**PROVIDED DATA**

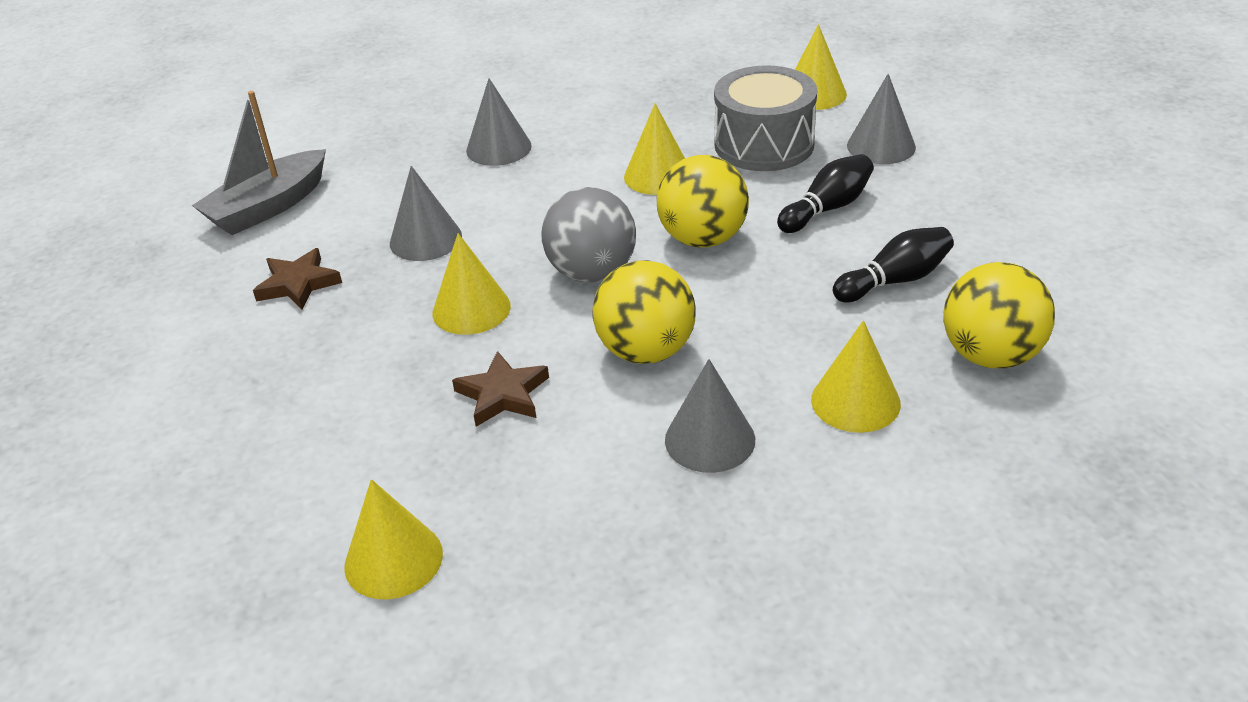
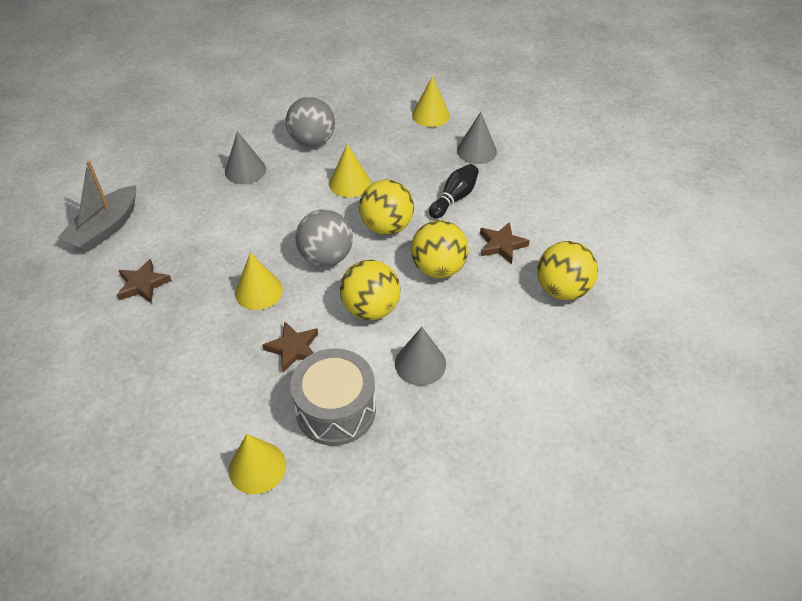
camera: 15 degrees left, 10 degrees up
grey cone [390,166,462,261] -> none
grey drum [714,65,817,171] -> grey drum moved to [290,348,376,446]
yellow cone [811,320,901,433] -> none
black bowling pin [833,227,954,302] -> brown star [480,222,530,264]
none -> grey ball [286,97,335,147]
none -> yellow ball [411,220,468,278]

**PROBLEM TO SOLVE**
No picture belongs in the answer, but every word of the records above does, exactly as given.

**SOLUTION FOR THIS TASK**
camera: 15 degrees left, 10 degrees up
grey cone [390,166,462,261] -> none
grey drum [714,65,817,171] -> grey drum moved to [290,348,376,446]
yellow cone [811,320,901,433] -> none
black bowling pin [833,227,954,302] -> brown star [480,222,530,264]
none -> grey ball [286,97,335,147]
none -> yellow ball [411,220,468,278]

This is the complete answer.